## Instructions to follow
Please retype the entries below word for word, passing over every picture.

## Provided records
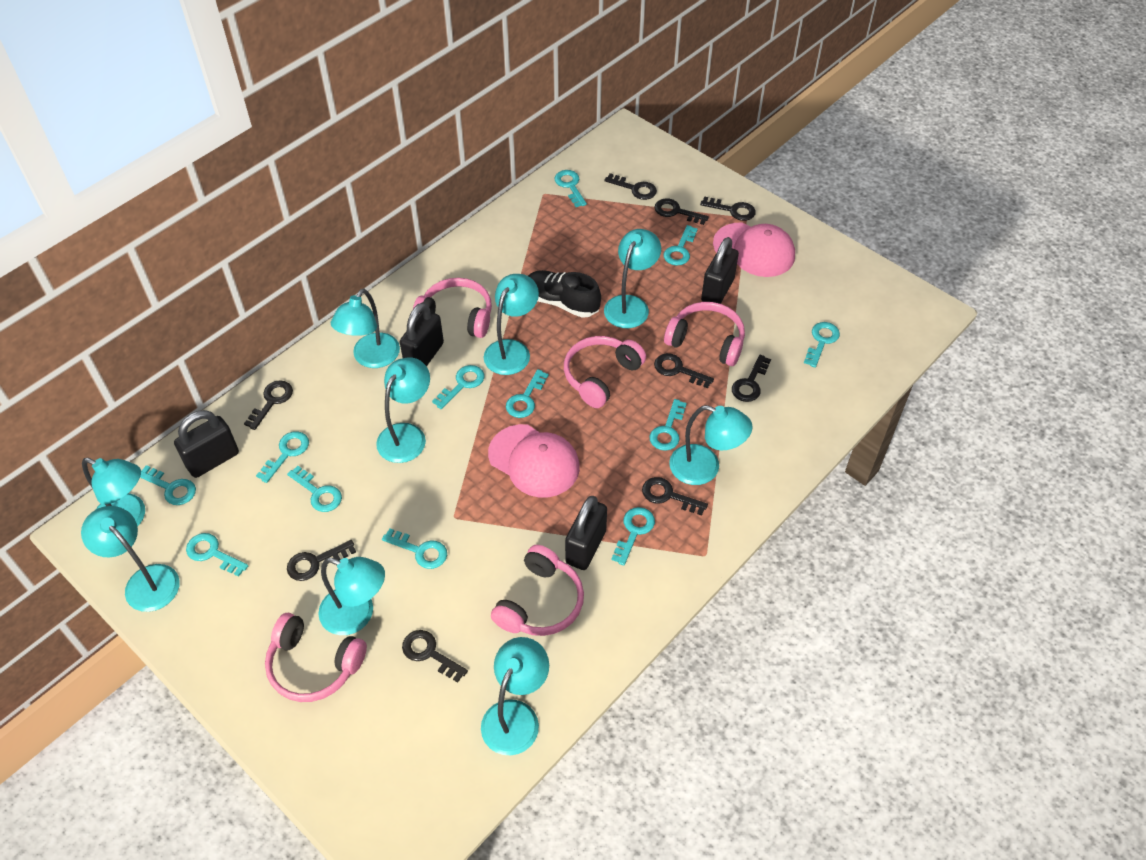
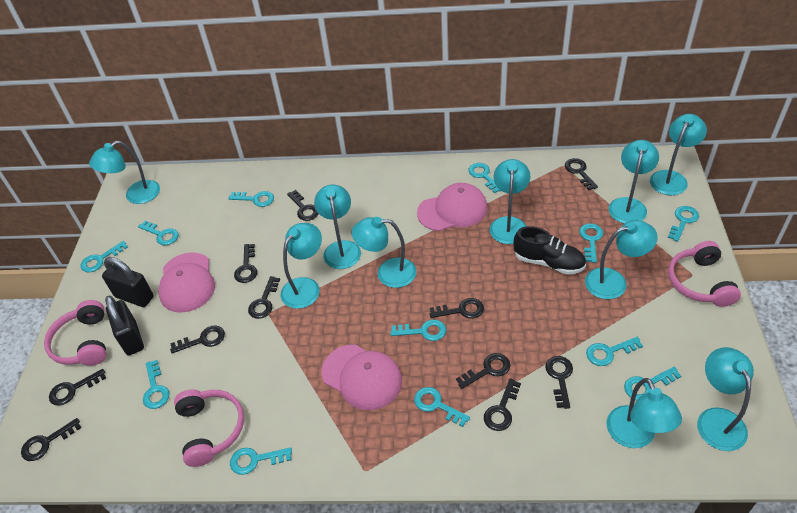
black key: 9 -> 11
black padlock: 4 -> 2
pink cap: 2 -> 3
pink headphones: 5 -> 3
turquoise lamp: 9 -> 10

## Solution for this task
black key: 9 -> 11
black padlock: 4 -> 2
pink cap: 2 -> 3
pink headphones: 5 -> 3
turquoise lamp: 9 -> 10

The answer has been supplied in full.